** WHAT YOU WILL DO **
Among the lines below, keep only those from the one containing "R110: 10 (CTL, LAMP) -> 1 (CTL, LAMP)" through the one containing "S105: switch (SENS, VCC)", and reproduce them exactly.

** DATA TO PROCESS **
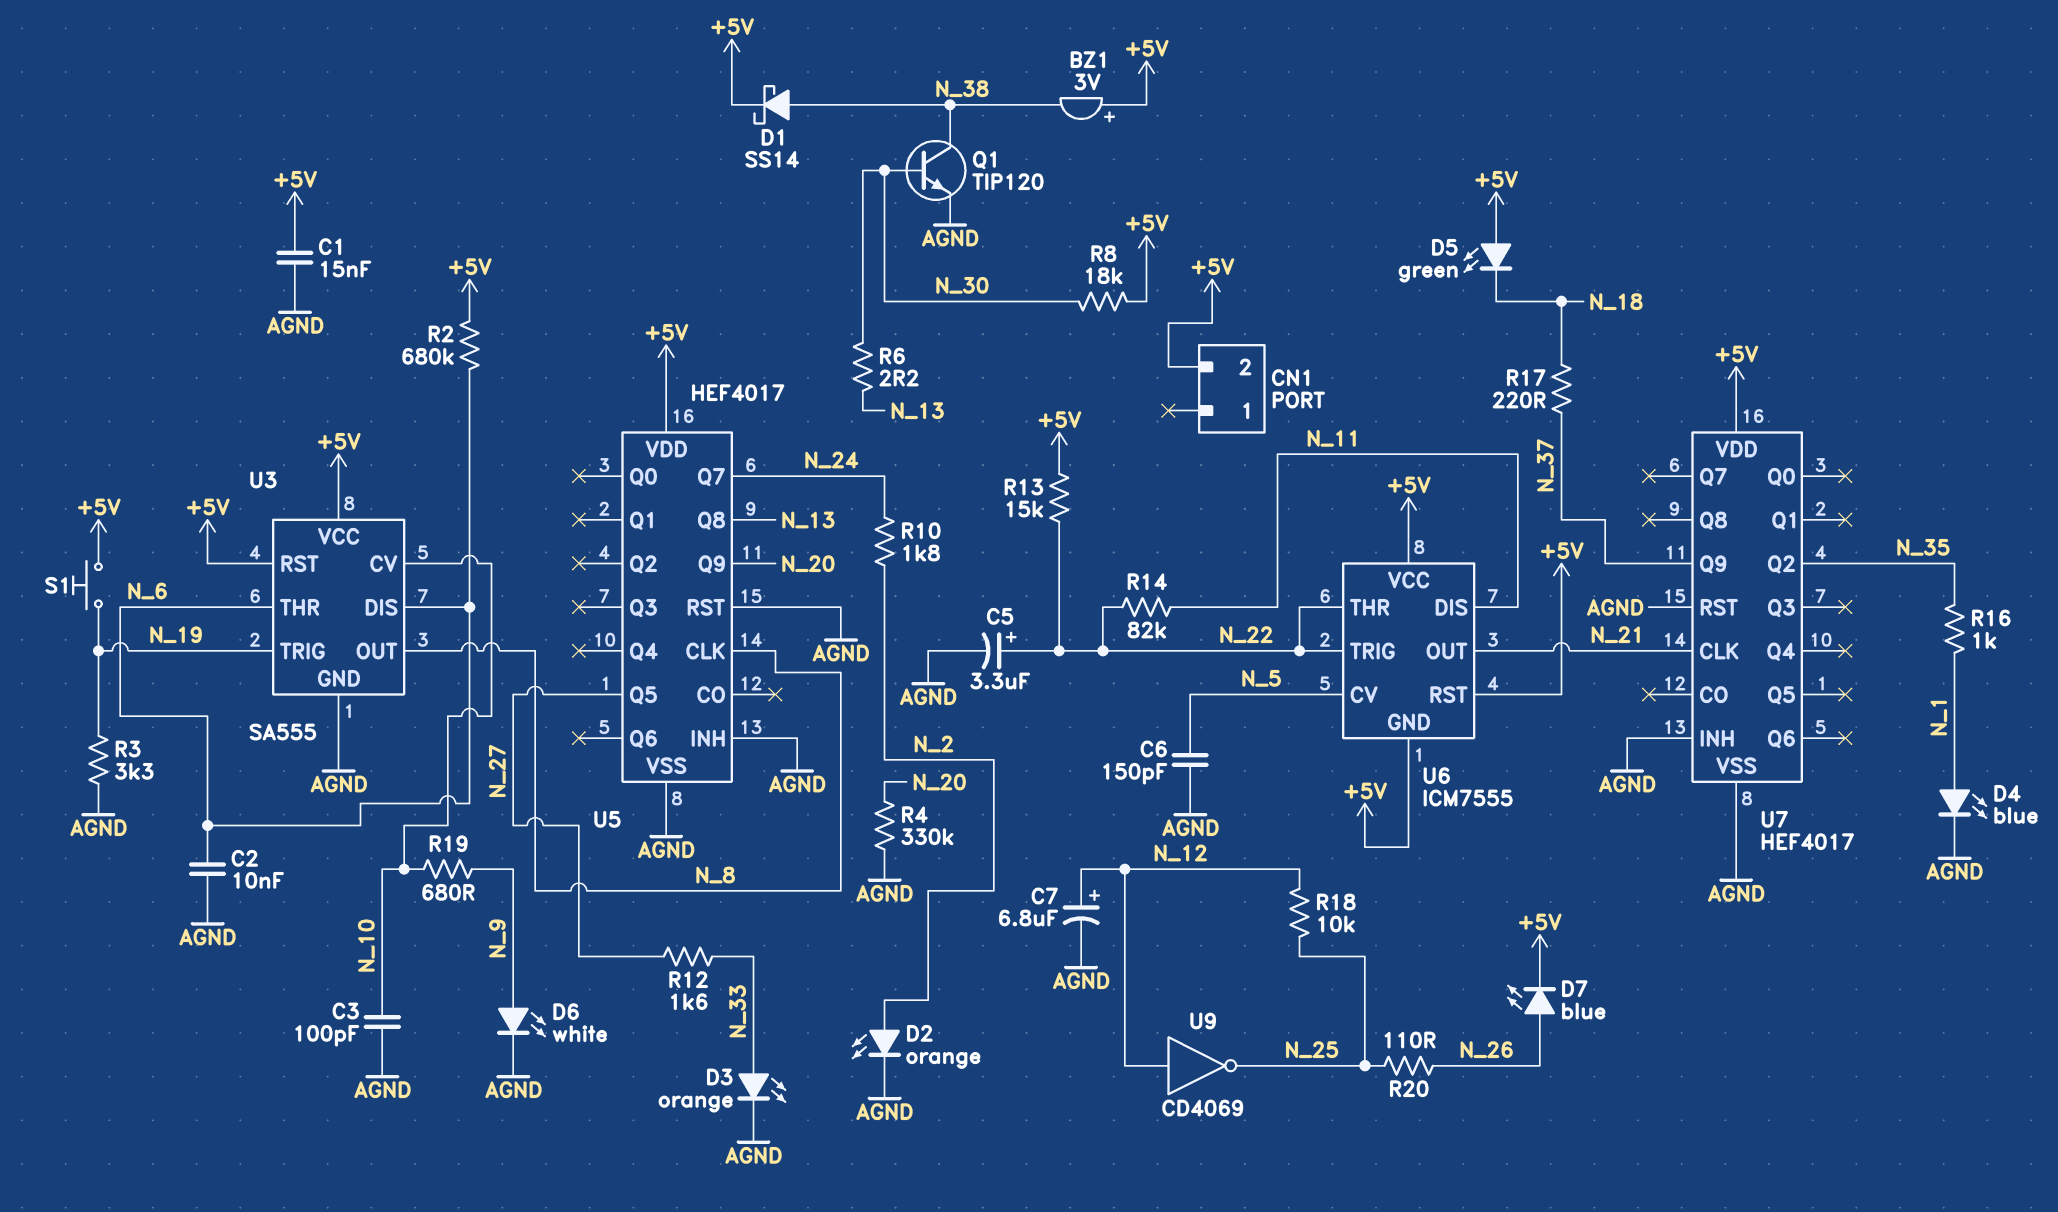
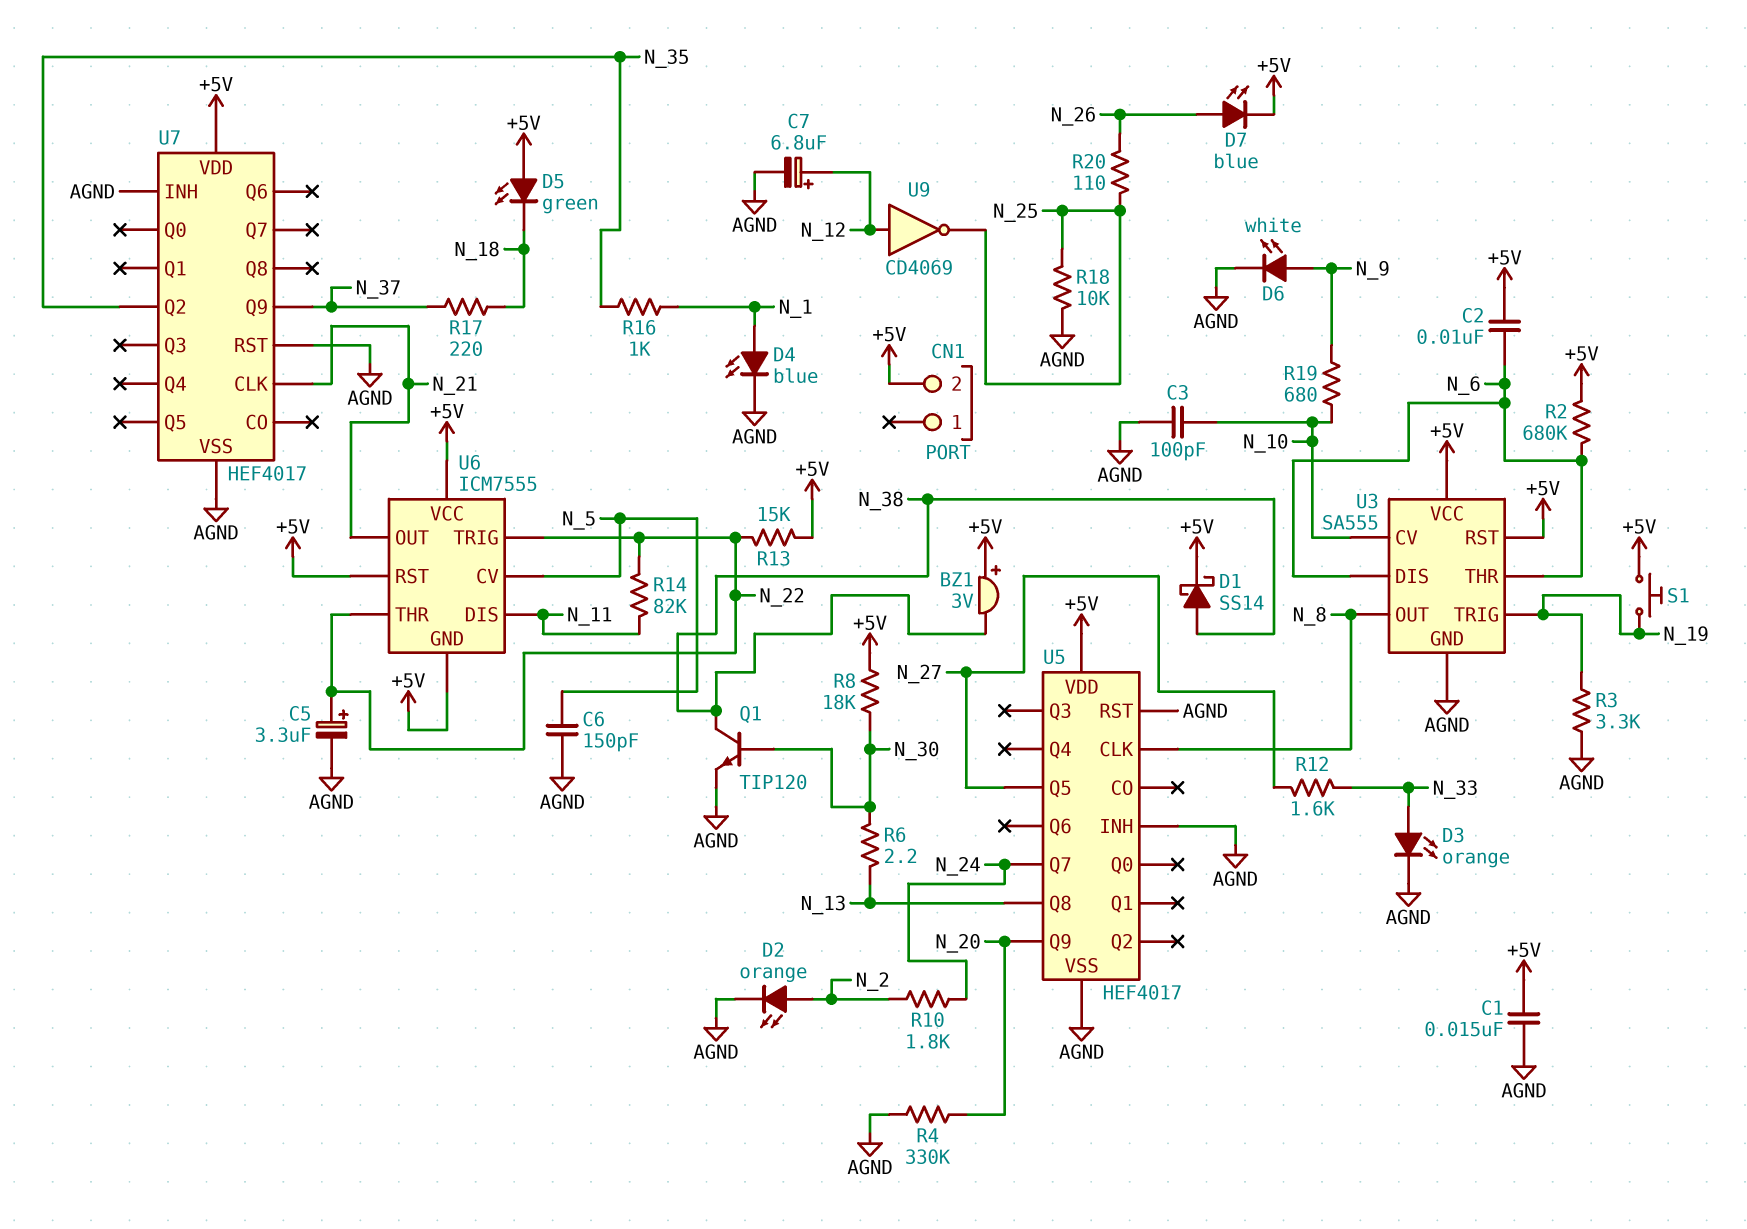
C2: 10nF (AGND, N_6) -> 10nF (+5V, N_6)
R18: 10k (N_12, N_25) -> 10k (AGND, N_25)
...
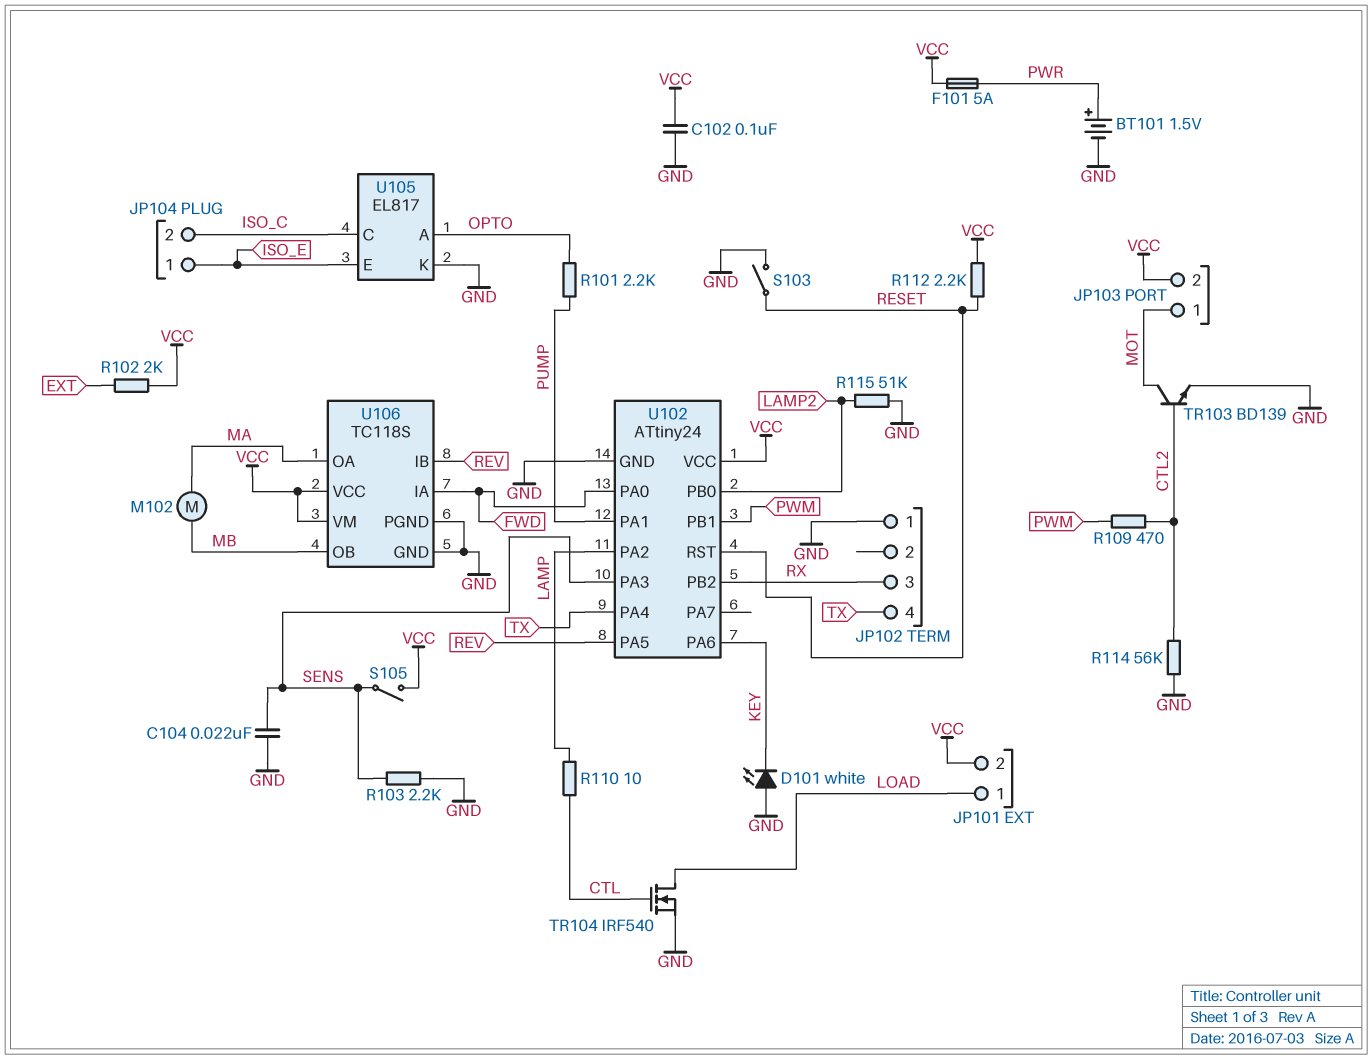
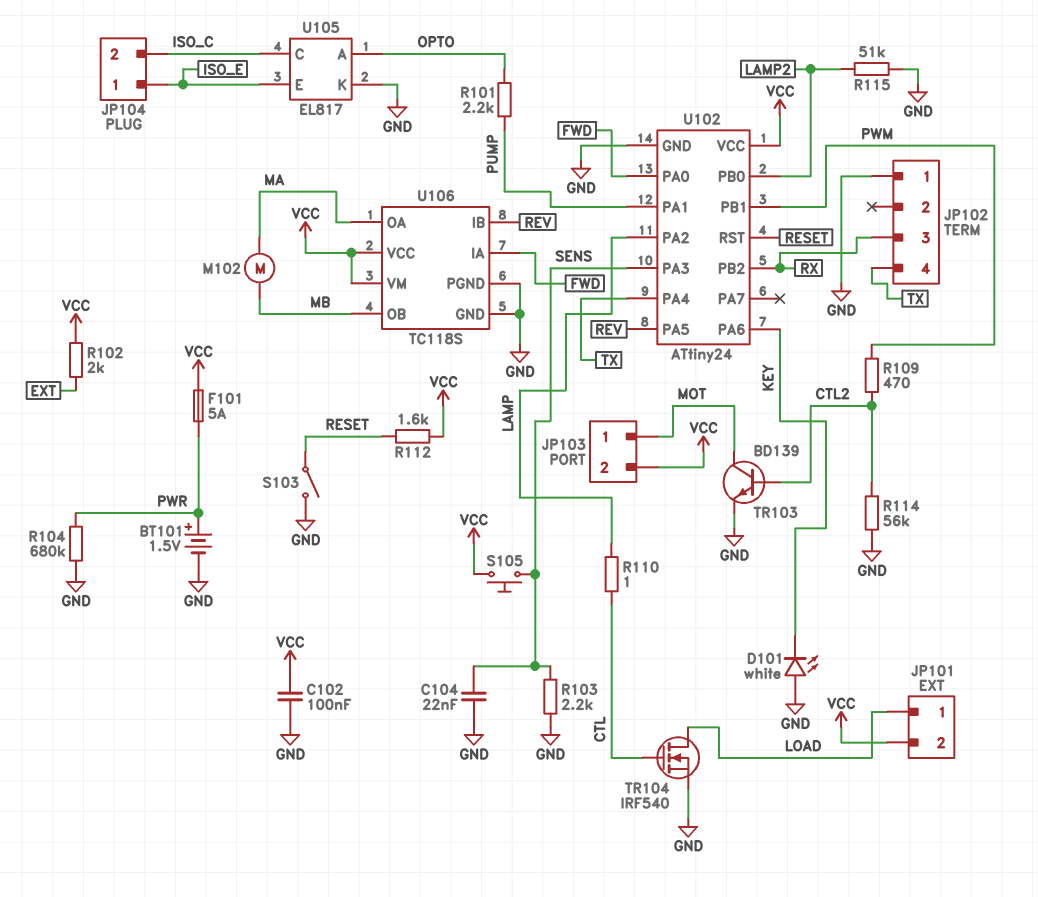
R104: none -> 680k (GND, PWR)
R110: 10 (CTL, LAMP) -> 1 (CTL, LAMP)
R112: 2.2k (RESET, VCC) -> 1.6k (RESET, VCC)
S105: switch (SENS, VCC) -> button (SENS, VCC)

** RESPONSE AREA **
R110: 10 (CTL, LAMP) -> 1 (CTL, LAMP)
R112: 2.2k (RESET, VCC) -> 1.6k (RESET, VCC)
S105: switch (SENS, VCC) -> button (SENS, VCC)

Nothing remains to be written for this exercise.